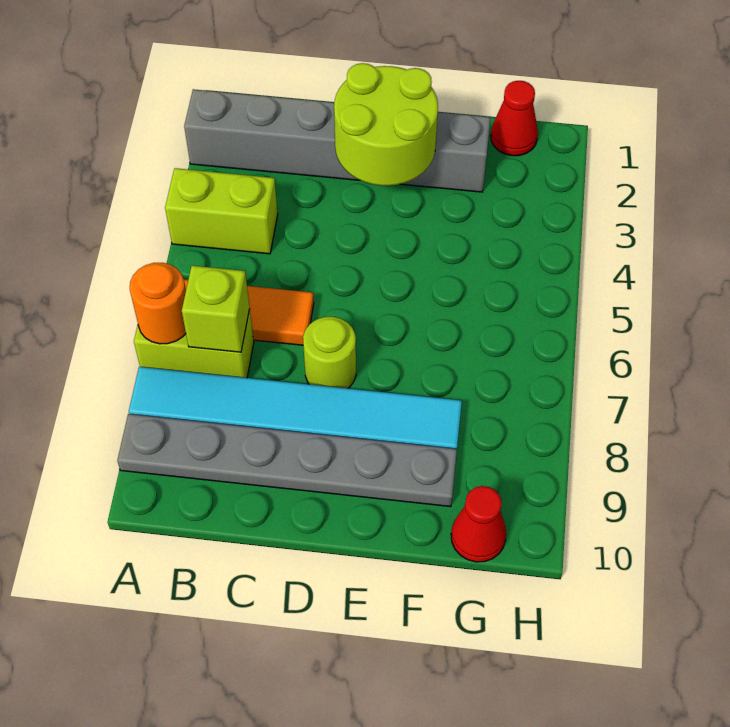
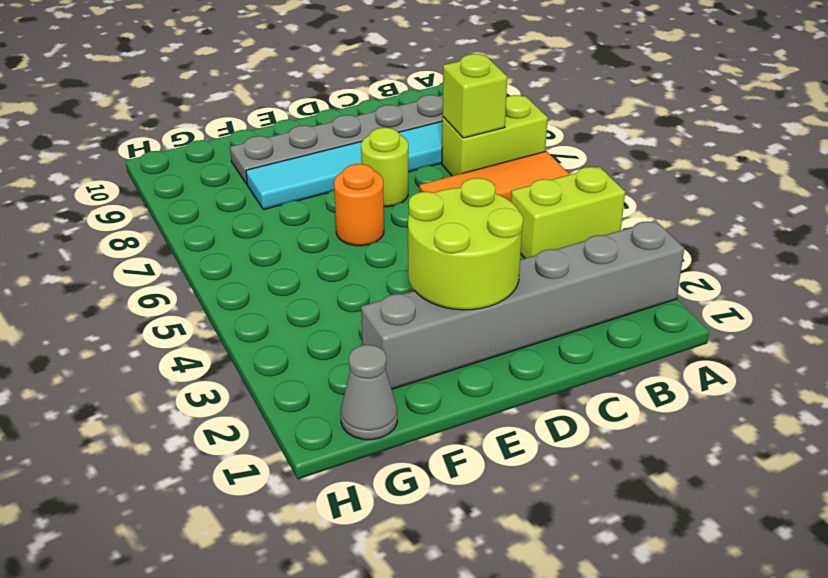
orange round brick A7 level 2 -> orange round brick E6 level 1
red cone G1 level 1 -> grey cone G1 level 1
red cone G10 level 1 -> none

▸ Problem details
Set down all of the data word for word; no pictures belong in it.

▸ Completed exercise
orange round brick A7 level 2 -> orange round brick E6 level 1
red cone G1 level 1 -> grey cone G1 level 1
red cone G10 level 1 -> none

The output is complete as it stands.